- _Work required_
Give the number of lines in the data that contain "turkusowy", and nothing more.

- _Recorded data_
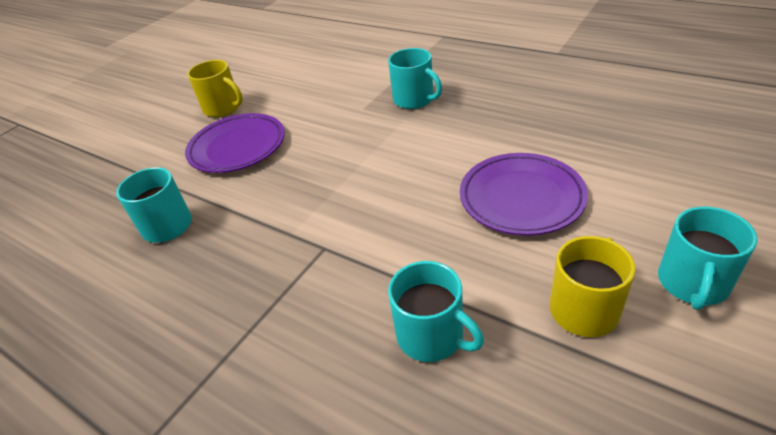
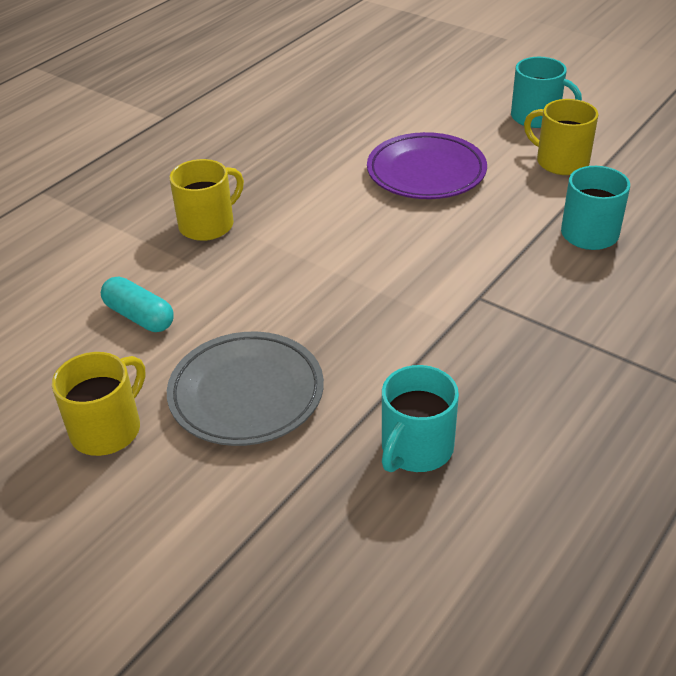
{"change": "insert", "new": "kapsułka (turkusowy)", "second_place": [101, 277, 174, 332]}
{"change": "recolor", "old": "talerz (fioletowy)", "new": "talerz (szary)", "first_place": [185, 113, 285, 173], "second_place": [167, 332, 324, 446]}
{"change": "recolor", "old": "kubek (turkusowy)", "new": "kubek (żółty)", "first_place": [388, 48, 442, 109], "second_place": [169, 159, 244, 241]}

- _Result of the task_
2